* **EXERCISE DESCRIPTION**
Reproduce, exactly and in full, the lines from the one with "(464, 143) = (709, 461): pink" through the one with "(433, 186) = (389, 289): none -> white carrot" in the data below; drop pictures.

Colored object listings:
++++++

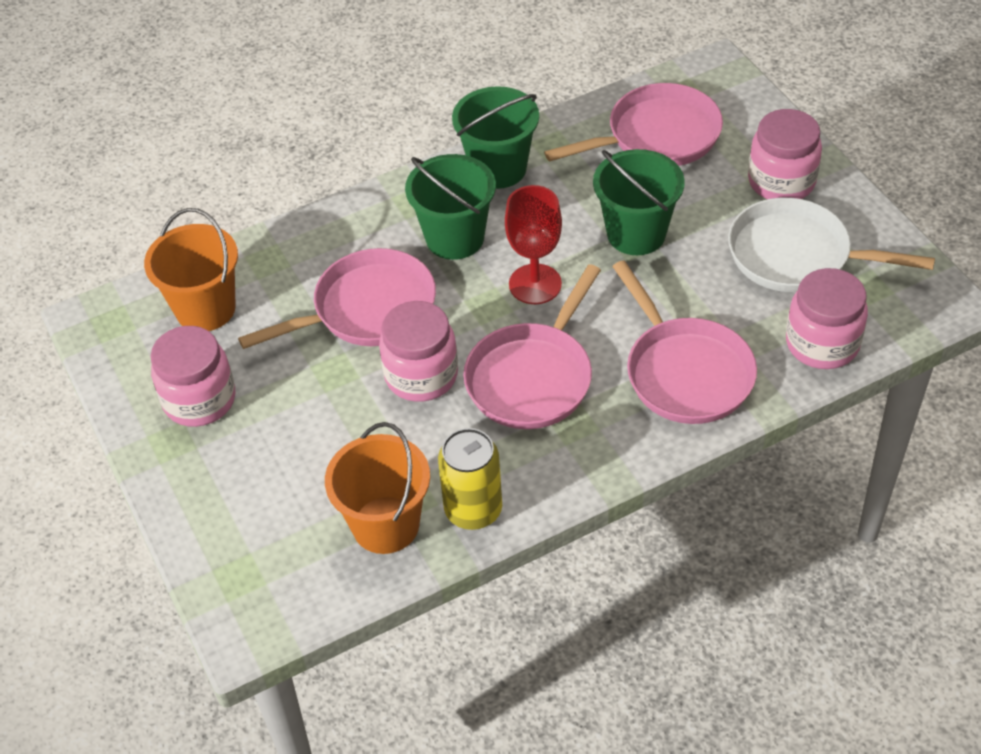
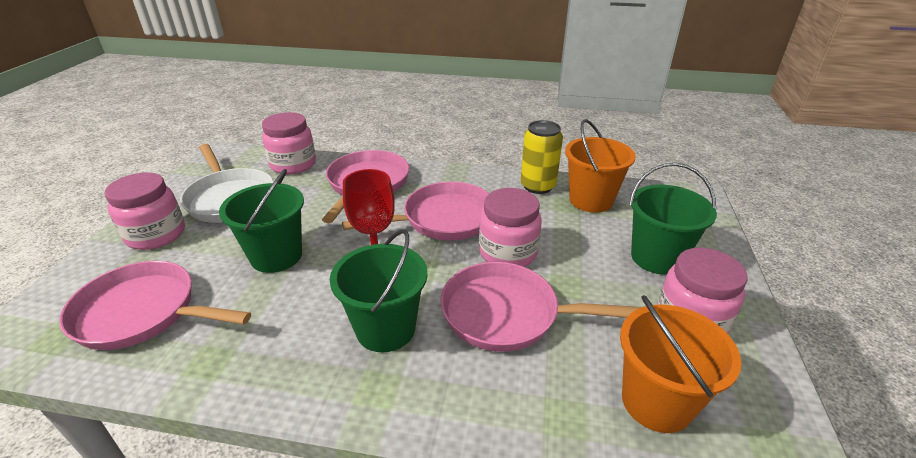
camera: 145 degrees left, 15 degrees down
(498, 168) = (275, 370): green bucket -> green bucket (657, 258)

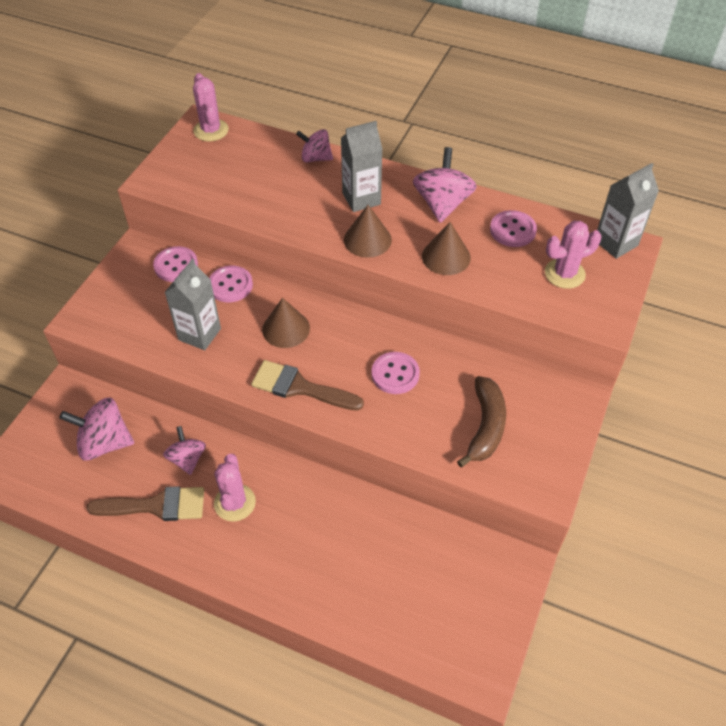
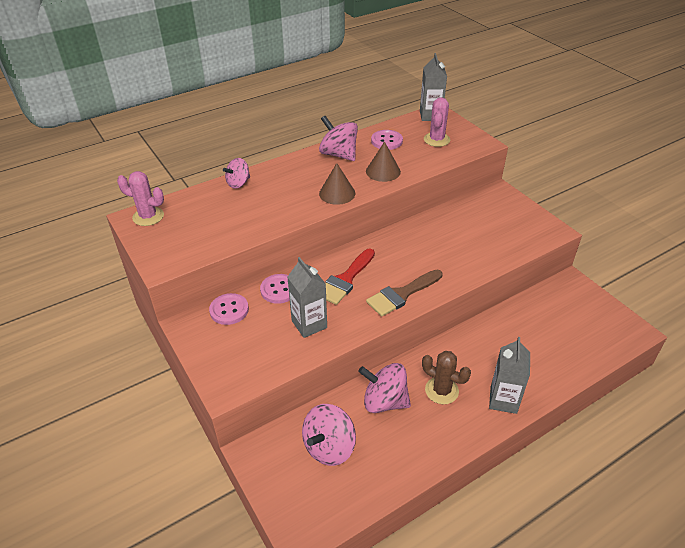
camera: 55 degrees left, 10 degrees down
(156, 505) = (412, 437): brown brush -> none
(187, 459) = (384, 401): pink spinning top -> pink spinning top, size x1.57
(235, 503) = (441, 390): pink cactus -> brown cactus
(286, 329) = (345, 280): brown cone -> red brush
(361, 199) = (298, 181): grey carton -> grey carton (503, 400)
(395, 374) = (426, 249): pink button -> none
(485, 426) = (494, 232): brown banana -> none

++++++

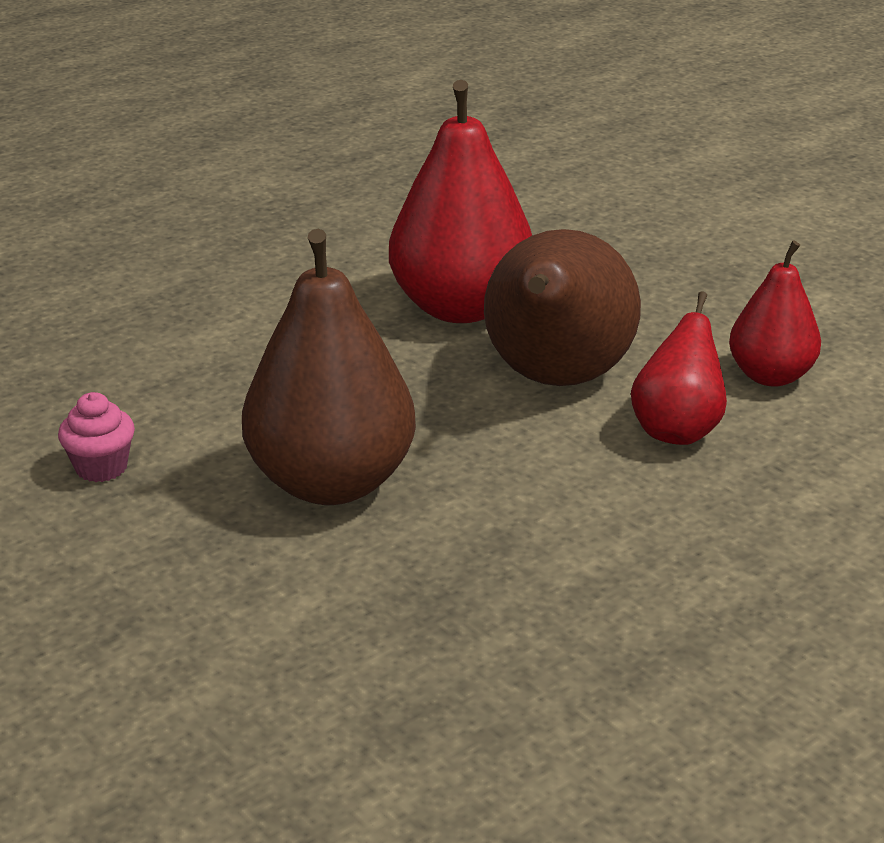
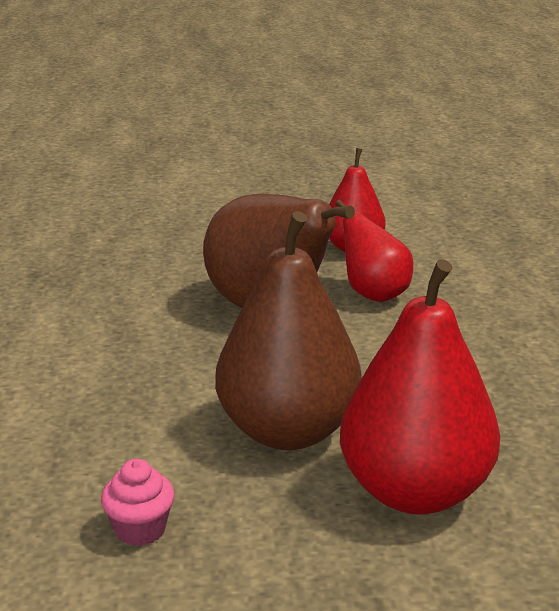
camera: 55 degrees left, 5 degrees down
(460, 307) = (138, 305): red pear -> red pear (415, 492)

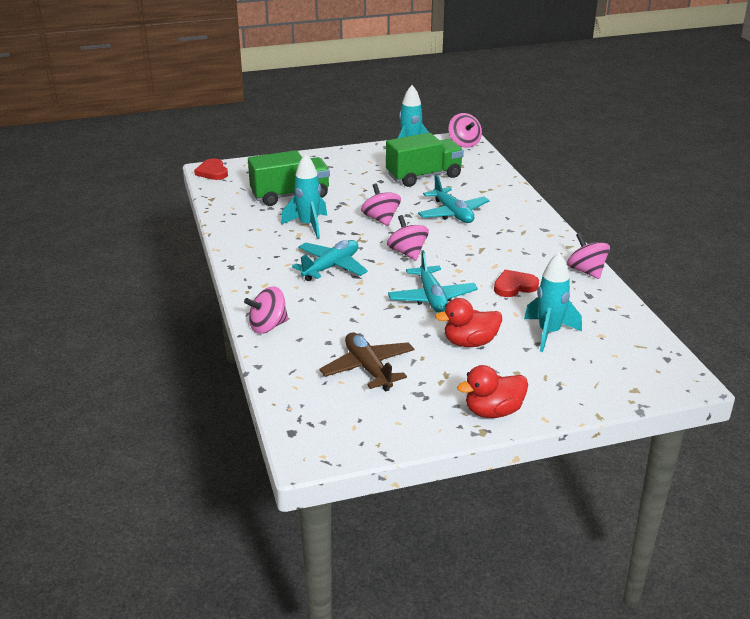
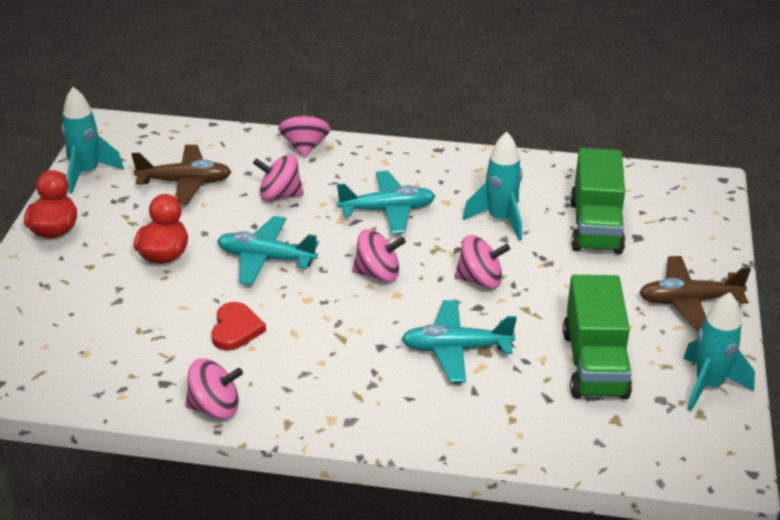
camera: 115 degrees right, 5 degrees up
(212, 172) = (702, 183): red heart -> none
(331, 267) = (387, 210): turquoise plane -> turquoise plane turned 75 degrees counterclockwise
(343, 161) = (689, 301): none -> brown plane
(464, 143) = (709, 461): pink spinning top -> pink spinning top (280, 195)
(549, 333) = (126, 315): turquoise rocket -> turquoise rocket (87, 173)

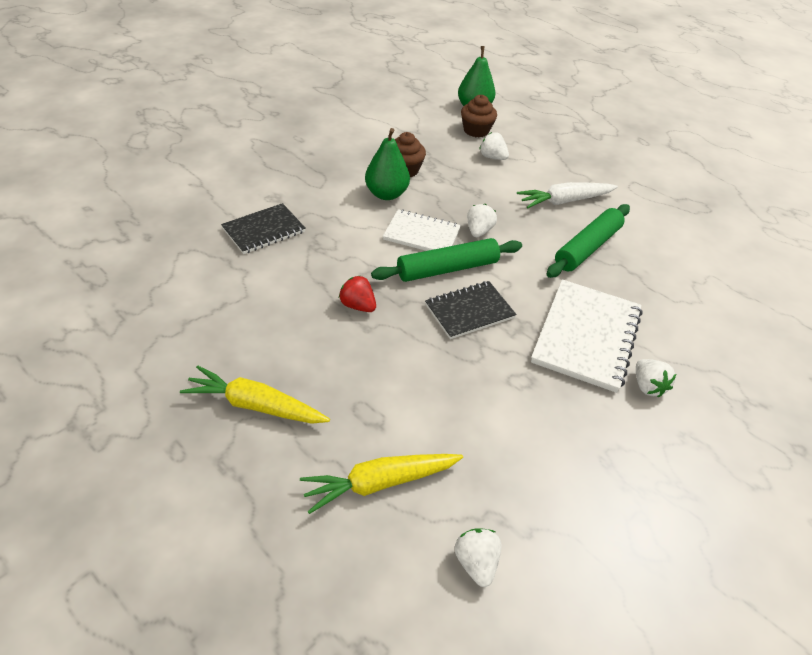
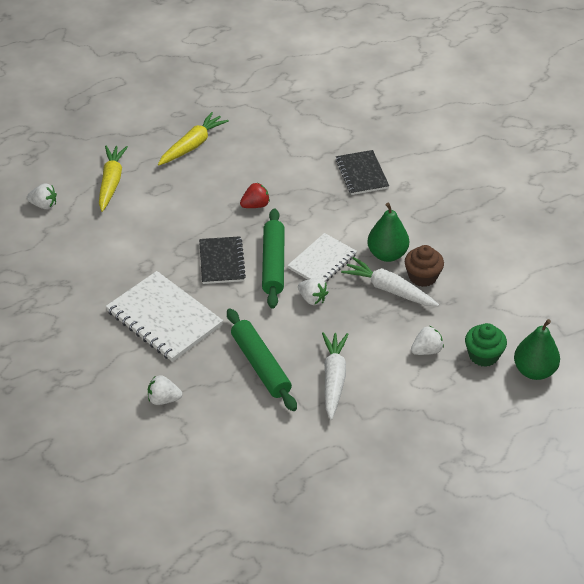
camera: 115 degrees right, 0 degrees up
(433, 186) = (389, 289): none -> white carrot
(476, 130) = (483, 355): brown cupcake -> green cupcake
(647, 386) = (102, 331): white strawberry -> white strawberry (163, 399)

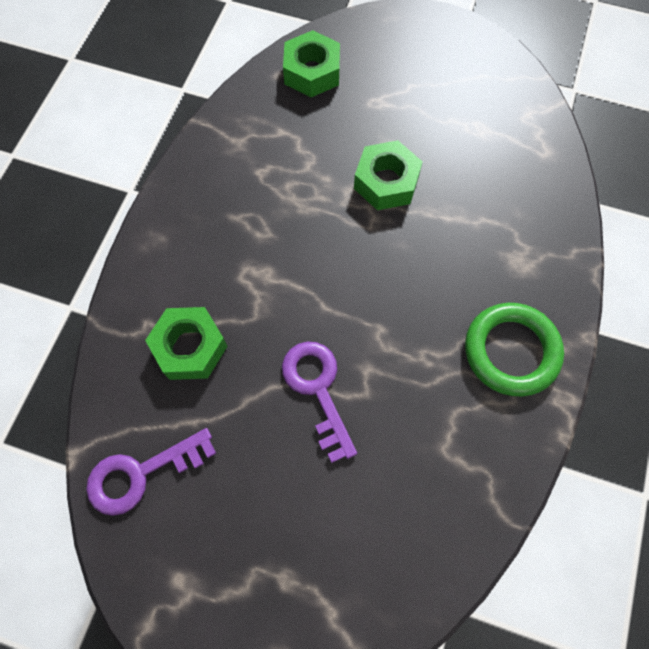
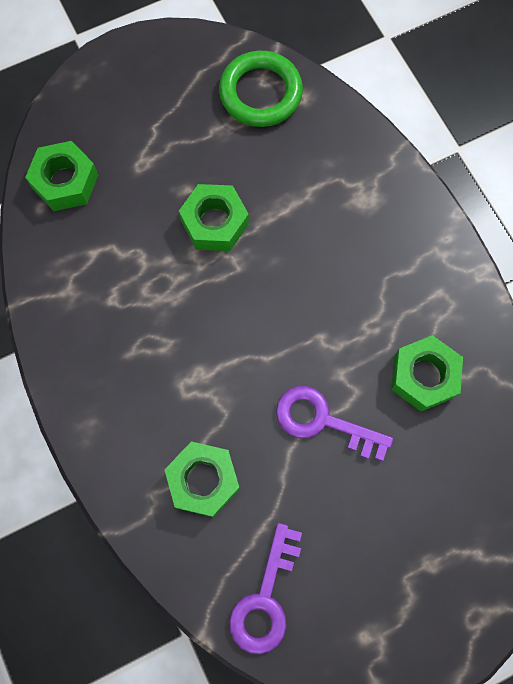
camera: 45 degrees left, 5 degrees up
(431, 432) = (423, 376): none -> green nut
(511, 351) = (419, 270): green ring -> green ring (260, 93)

++++++

* **SOLUTION TO THIS PROBLEM**
(464, 143) = (709, 461): pink spinning top -> pink spinning top (280, 195)
(549, 333) = (126, 315): turquoise rocket -> turquoise rocket (87, 173)

camera: 115 degrees right, 0 degrees up
(433, 186) = (389, 289): none -> white carrot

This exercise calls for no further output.